■ What is expected:
Tally how many lines in the data hold the word "blue", and give the result with no other text.

:: Exercise data ::

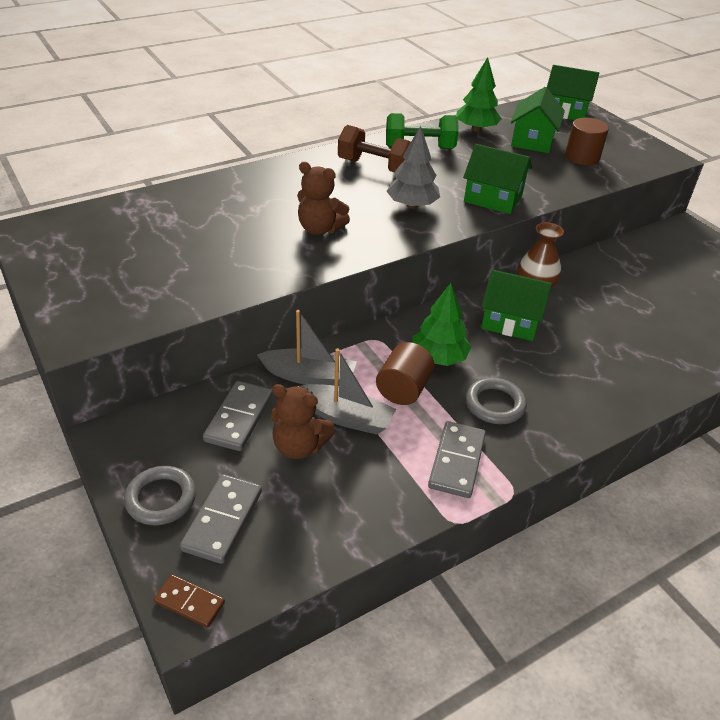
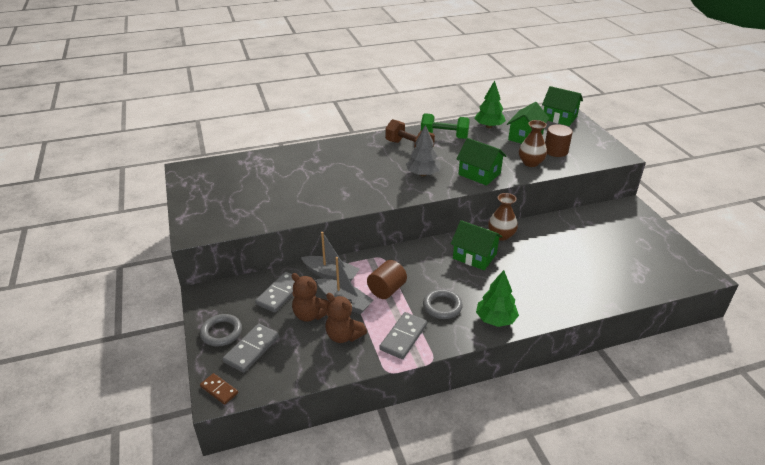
camera: 15 degrees right, 5 degrees down
(320, 229) = (357, 184): brown teddy bear -> brown teddy bear (344, 336)
(439, 357) = (417, 273): green tree -> green tree (495, 319)
(556, 176) = (530, 163): none -> brown vase

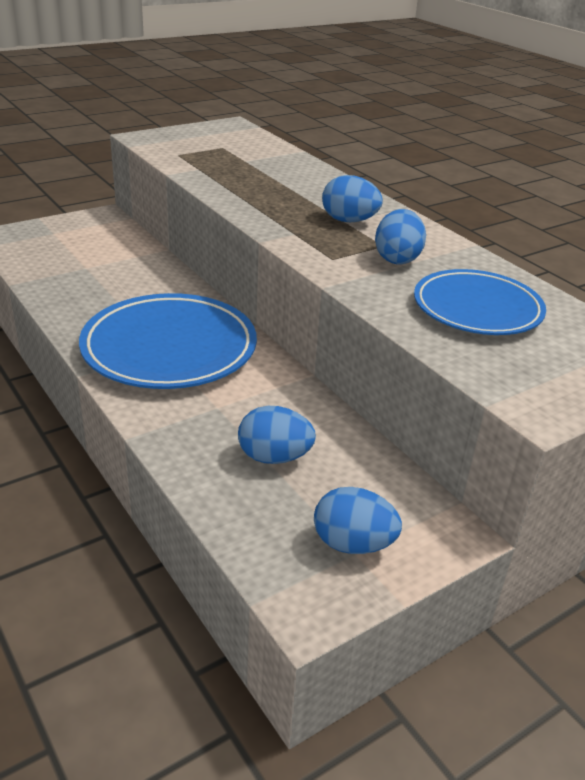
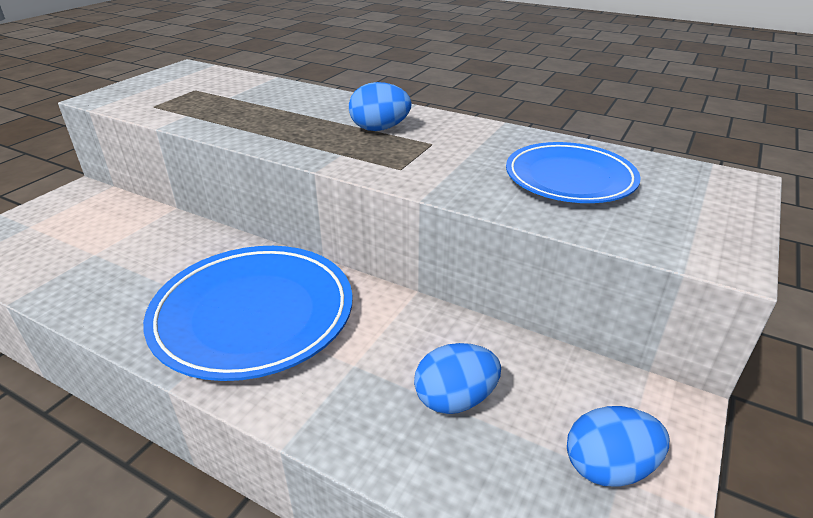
camera: 25 degrees left, 0 degrees up
(397, 259) = (457, 152): blue egg -> none

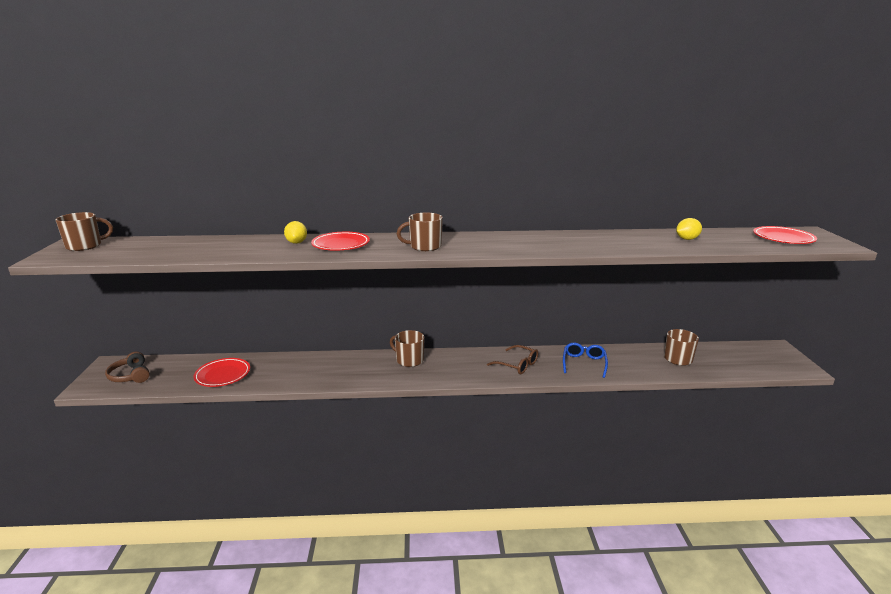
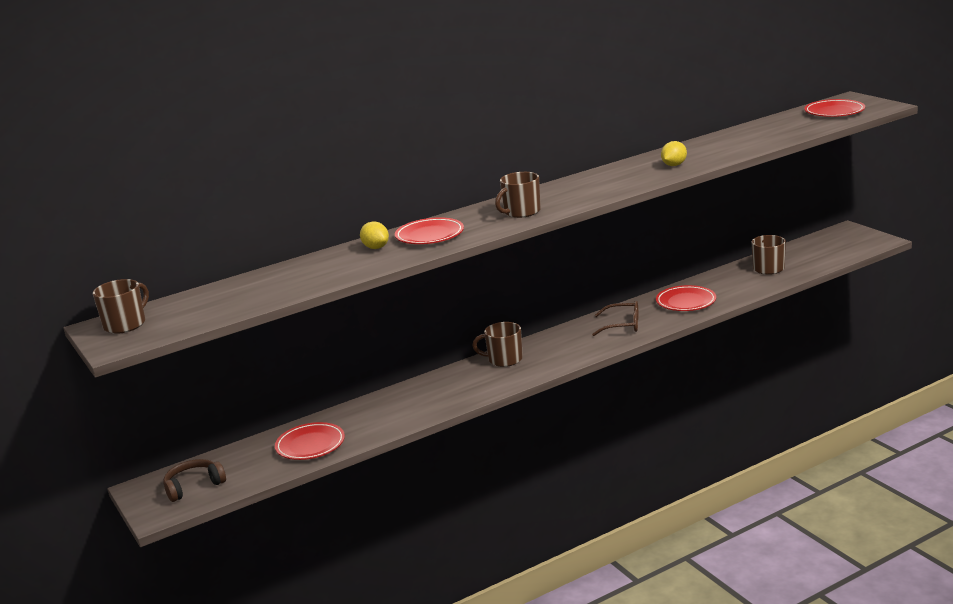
camera: 25 degrees left, 0 degrees up
(131, 375) = (194, 486): brown headphones -> brown headphones turned 120 degrees clockwise
(584, 363) = (686, 302): blue glasses -> red plate
(687, 239) = (755, 135): yellow lemon -> yellow lemon (674, 165)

:::

■ Solution below:
2